Work request -> Could the lines from the line bearing "grey calculator: 6 -> 5" to the end of the records below be copied exactly, with the pictures left out and no other lines added?

Dataset extract ->

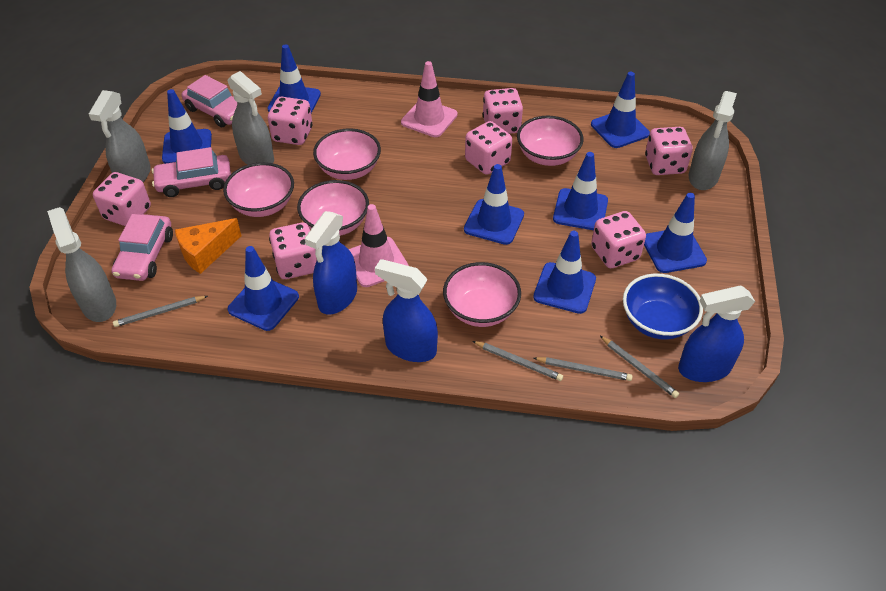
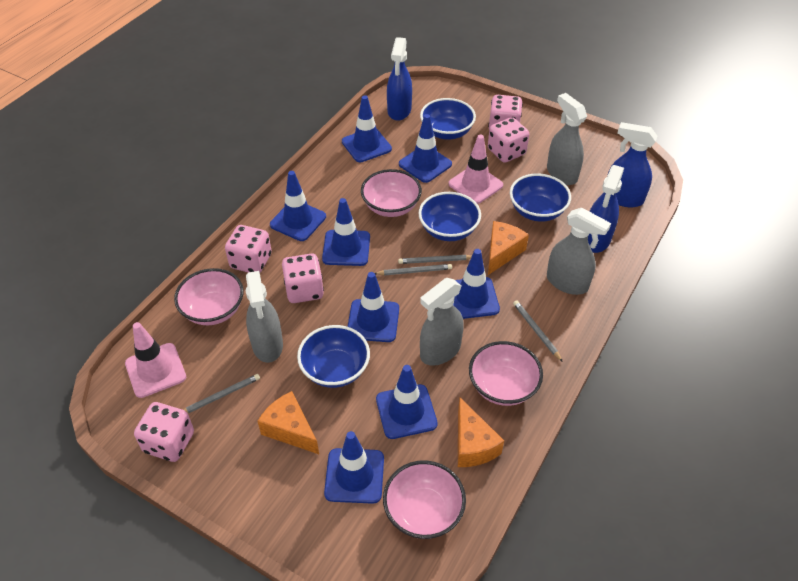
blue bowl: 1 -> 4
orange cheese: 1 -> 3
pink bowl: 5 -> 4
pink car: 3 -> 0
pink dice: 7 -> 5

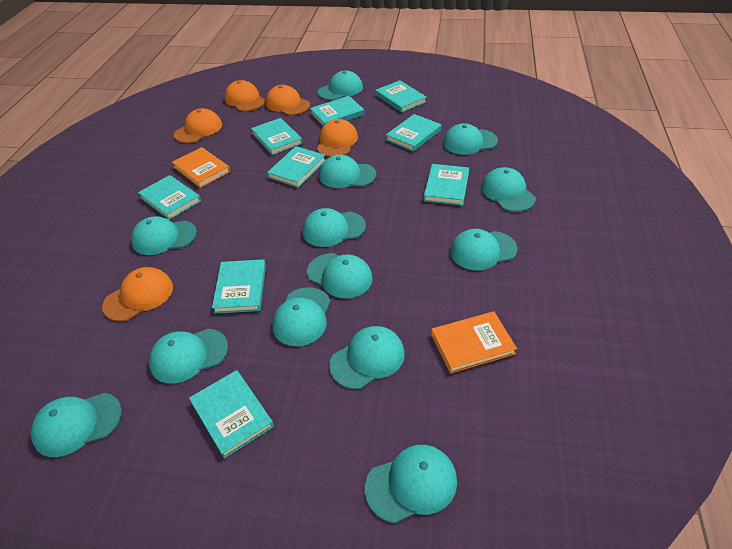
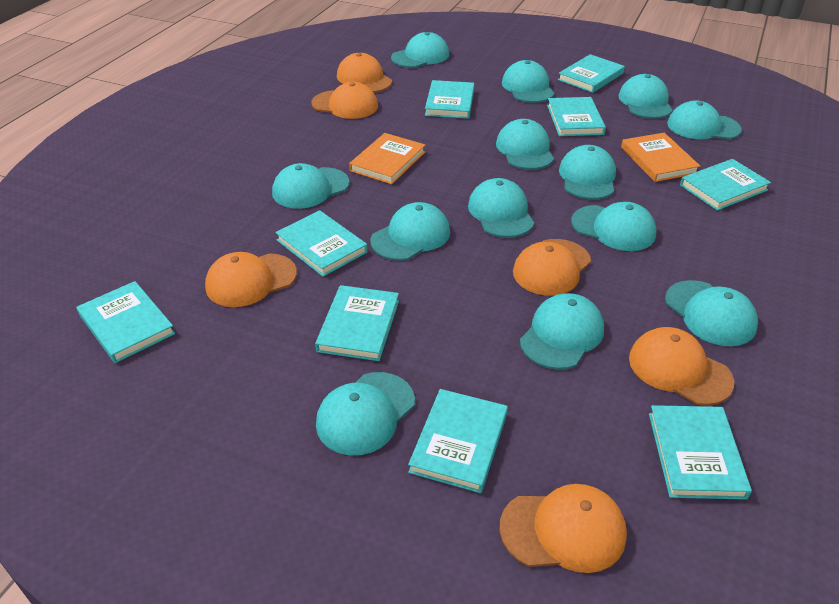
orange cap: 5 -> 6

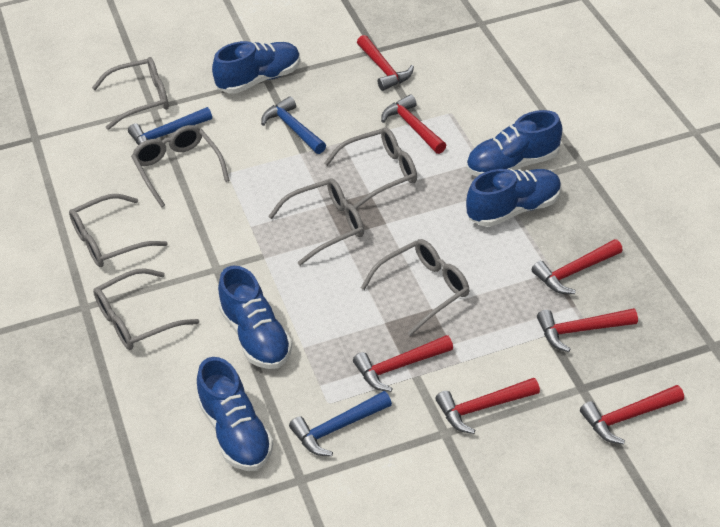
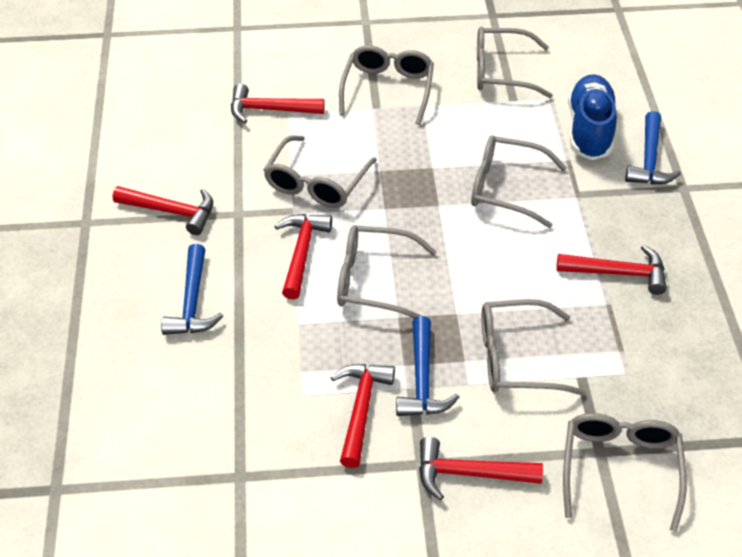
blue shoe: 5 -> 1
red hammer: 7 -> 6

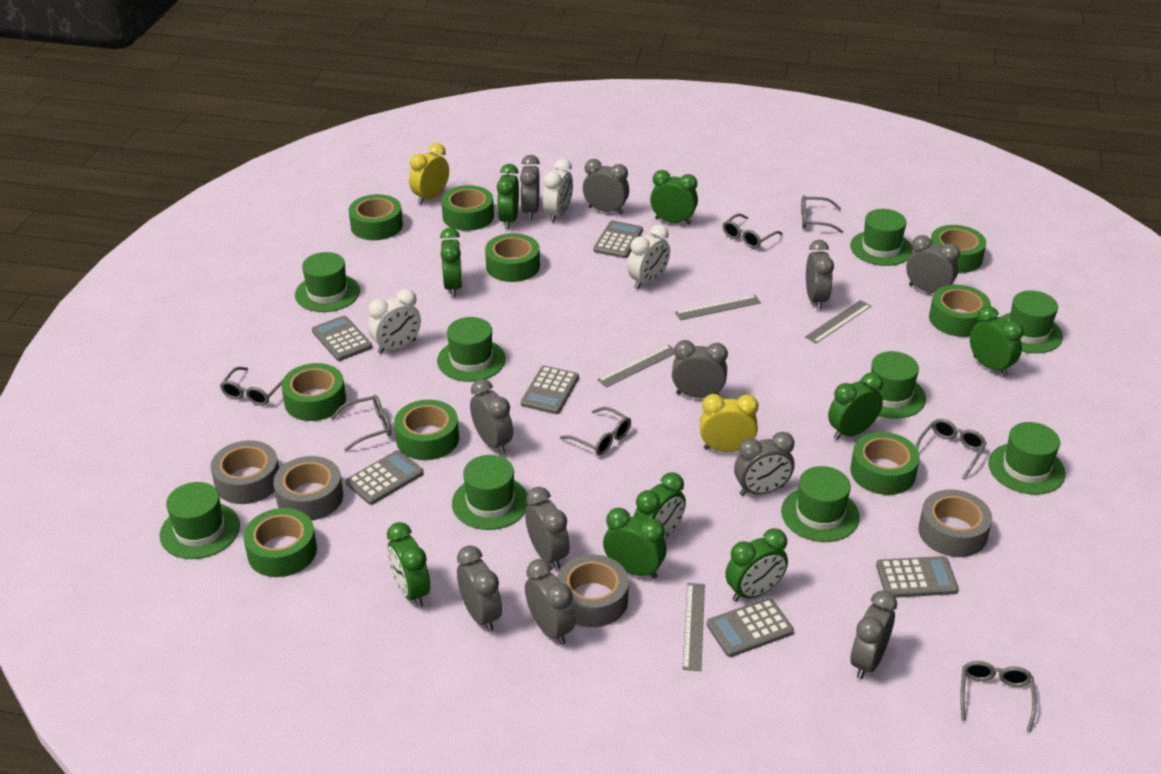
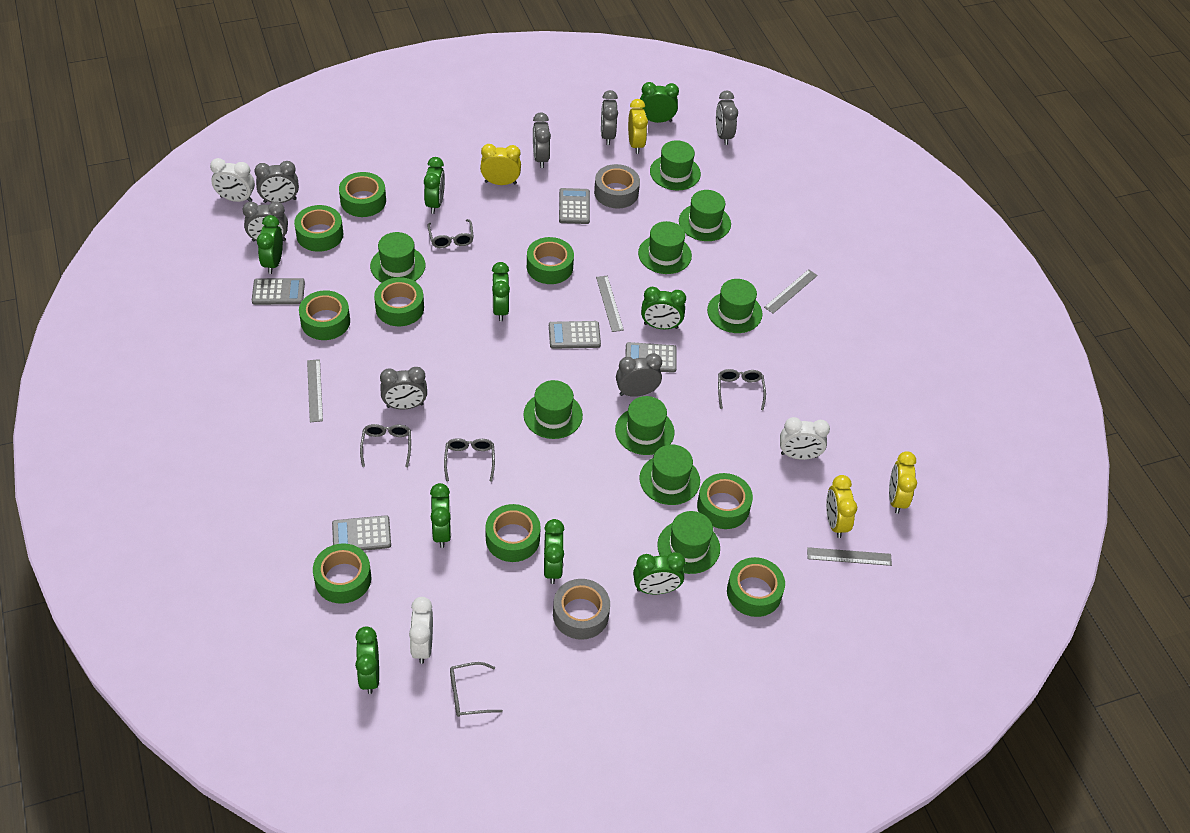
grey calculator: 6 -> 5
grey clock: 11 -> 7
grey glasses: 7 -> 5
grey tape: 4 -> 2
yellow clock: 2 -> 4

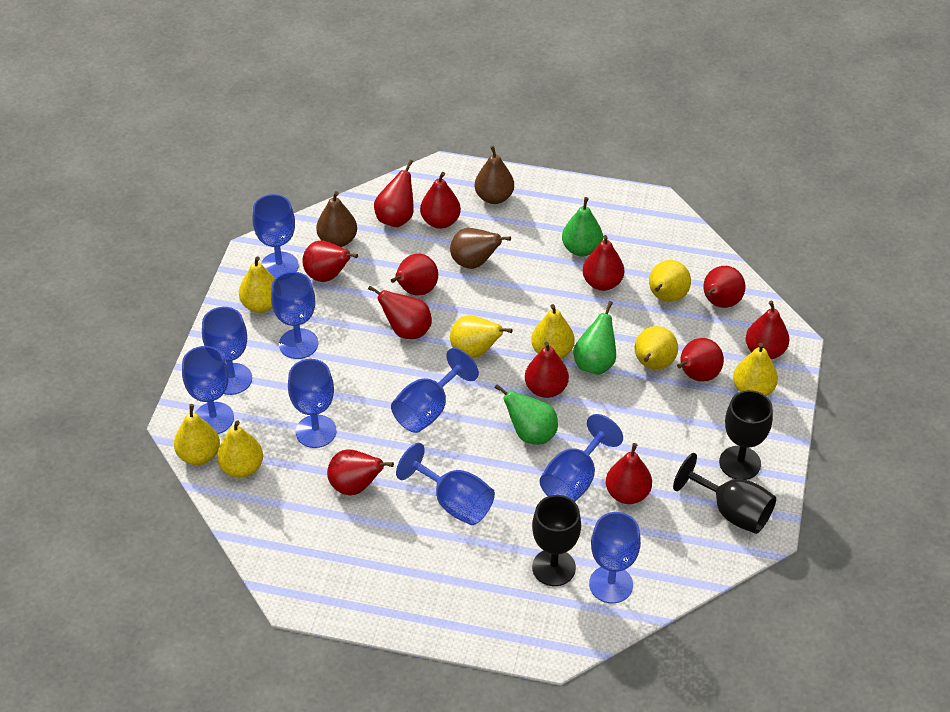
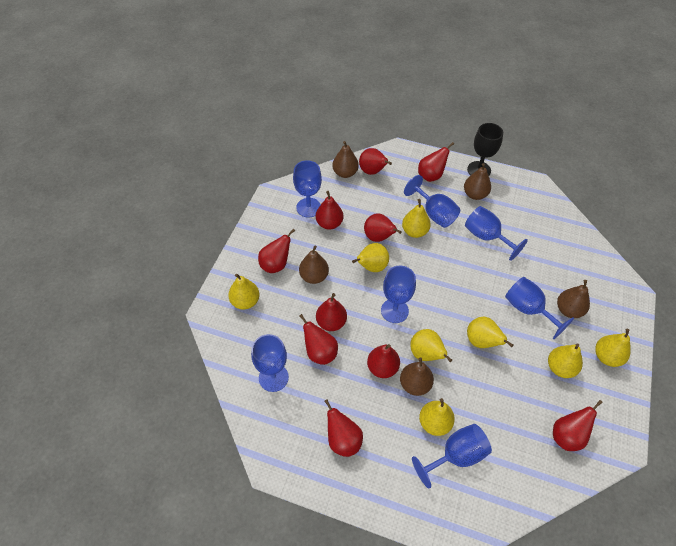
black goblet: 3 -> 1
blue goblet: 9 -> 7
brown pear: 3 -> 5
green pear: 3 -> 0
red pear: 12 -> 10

Result ->
grey calculator: 6 -> 5
grey clock: 11 -> 7
grey glasses: 7 -> 5
grey tape: 4 -> 2
yellow clock: 2 -> 4

black goblet: 3 -> 1
blue goblet: 9 -> 7
brown pear: 3 -> 5
green pear: 3 -> 0
red pear: 12 -> 10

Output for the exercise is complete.